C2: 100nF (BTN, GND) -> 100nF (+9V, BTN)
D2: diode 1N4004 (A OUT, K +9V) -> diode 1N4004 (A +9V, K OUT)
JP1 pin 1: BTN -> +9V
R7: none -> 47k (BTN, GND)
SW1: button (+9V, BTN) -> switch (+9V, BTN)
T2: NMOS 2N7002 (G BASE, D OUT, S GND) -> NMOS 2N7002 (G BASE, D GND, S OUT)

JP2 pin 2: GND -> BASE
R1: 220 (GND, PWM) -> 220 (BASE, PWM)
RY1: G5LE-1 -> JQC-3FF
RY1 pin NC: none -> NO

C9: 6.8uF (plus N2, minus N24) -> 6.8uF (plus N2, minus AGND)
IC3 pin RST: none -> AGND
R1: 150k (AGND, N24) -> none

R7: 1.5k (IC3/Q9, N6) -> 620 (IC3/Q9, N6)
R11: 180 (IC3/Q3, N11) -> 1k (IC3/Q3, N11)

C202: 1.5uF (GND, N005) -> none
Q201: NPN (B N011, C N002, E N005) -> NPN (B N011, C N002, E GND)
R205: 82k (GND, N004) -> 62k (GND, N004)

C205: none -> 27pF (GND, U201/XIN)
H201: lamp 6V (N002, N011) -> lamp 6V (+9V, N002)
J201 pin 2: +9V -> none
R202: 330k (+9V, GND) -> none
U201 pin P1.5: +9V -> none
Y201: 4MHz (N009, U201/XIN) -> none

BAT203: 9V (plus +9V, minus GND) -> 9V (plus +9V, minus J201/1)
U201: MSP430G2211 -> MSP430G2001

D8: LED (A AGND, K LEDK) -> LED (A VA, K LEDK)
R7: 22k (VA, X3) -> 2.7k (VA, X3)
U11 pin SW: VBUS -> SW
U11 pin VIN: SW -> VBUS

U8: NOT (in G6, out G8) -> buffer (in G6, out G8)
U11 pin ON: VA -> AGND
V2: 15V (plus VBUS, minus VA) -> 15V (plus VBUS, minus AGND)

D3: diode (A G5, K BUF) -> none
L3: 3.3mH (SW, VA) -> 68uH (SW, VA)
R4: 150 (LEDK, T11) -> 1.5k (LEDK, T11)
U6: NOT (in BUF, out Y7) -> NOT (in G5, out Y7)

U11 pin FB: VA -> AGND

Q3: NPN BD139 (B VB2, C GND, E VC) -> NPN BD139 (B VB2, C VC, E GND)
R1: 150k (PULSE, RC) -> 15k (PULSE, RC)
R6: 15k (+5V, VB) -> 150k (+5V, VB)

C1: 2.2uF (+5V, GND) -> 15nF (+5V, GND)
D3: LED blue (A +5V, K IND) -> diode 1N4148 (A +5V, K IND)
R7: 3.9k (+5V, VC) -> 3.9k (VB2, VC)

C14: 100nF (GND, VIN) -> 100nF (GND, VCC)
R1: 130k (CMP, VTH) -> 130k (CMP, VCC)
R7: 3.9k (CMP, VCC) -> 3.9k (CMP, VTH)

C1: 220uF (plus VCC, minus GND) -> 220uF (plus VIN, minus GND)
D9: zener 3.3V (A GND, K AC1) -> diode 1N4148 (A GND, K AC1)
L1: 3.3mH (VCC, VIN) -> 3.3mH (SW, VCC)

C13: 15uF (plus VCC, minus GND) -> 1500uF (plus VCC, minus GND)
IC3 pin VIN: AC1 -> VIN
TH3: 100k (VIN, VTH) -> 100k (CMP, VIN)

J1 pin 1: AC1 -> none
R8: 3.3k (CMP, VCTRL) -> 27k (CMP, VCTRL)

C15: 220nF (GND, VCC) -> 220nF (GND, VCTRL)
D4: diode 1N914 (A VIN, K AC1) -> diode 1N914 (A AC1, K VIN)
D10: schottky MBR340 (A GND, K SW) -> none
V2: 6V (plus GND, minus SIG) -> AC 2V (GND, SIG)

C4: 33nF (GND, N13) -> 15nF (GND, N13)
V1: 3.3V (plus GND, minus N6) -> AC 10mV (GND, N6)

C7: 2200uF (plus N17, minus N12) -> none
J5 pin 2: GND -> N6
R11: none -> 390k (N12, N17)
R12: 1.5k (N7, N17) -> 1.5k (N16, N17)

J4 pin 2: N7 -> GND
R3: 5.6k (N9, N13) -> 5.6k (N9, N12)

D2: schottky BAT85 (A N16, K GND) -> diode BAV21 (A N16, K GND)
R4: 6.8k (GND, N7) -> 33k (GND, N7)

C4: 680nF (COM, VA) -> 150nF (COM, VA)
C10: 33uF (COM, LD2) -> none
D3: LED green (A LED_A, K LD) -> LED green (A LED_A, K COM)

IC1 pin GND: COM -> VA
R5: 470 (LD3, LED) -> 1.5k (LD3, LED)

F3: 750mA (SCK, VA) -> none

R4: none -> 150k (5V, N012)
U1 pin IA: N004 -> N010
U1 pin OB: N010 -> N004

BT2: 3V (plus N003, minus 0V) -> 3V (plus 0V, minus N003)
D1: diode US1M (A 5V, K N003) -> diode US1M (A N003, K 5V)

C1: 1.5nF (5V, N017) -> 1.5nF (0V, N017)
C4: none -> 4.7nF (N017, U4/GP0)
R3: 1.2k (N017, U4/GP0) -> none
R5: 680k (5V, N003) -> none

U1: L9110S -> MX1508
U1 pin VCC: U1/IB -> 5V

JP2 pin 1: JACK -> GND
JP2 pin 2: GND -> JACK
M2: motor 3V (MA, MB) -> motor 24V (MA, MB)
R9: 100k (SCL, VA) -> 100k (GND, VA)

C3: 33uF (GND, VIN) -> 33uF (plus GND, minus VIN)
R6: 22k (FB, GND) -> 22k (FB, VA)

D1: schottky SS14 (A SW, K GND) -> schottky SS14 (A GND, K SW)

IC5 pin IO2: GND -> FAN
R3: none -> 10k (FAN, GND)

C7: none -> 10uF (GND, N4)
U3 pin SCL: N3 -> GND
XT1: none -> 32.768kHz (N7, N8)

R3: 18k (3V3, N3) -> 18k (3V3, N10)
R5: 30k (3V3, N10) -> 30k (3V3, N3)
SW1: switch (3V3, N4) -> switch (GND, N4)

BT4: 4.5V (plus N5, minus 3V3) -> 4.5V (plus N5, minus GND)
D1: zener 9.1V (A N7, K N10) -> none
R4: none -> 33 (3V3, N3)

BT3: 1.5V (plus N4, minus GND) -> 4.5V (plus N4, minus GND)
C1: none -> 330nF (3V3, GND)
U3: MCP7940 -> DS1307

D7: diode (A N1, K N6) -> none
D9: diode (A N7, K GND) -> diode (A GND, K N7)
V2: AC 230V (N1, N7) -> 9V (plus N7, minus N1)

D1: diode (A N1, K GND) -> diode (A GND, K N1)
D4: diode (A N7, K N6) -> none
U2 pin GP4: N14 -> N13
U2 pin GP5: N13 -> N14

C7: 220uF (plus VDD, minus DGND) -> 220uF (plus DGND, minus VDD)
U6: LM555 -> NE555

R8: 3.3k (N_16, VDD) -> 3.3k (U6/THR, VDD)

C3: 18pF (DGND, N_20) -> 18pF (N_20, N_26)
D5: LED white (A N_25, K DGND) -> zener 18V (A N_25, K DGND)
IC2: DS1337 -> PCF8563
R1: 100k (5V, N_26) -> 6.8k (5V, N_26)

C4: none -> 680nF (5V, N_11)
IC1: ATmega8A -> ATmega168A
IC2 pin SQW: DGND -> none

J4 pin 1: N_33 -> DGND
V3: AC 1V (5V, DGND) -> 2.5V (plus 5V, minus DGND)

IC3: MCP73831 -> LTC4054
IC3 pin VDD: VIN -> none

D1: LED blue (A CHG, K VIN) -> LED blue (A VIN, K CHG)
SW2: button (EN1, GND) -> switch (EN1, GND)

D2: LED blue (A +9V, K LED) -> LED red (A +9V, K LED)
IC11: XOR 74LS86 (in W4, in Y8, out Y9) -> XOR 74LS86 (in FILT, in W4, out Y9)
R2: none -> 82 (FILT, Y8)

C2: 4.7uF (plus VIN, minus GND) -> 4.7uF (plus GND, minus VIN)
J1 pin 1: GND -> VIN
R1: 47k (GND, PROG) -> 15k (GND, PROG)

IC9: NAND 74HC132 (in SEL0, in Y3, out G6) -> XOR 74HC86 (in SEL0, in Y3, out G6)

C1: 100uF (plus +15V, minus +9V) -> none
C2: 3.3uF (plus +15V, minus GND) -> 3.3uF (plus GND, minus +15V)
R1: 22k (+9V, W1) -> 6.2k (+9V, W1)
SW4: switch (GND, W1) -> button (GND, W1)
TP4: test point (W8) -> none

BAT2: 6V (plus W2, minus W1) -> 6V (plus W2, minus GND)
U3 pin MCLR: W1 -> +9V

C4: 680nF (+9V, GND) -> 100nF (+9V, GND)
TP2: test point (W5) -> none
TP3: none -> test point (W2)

****************

# [What to work on]
Reproduce word for word the material above, beginning with the line that contains "BT2: 3V (plus" and ending with the line that contains "M2: motor 3V (MA, MB) -> motor 24V (MA, MB)".

# [Result of this task]
BT2: 3V (plus N003, minus 0V) -> 3V (plus 0V, minus N003)
D1: diode US1M (A 5V, K N003) -> diode US1M (A N003, K 5V)

C1: 1.5nF (5V, N017) -> 1.5nF (0V, N017)
C4: none -> 4.7nF (N017, U4/GP0)
R3: 1.2k (N017, U4/GP0) -> none
R5: 680k (5V, N003) -> none

U1: L9110S -> MX1508
U1 pin VCC: U1/IB -> 5V

JP2 pin 1: JACK -> GND
JP2 pin 2: GND -> JACK
M2: motor 3V (MA, MB) -> motor 24V (MA, MB)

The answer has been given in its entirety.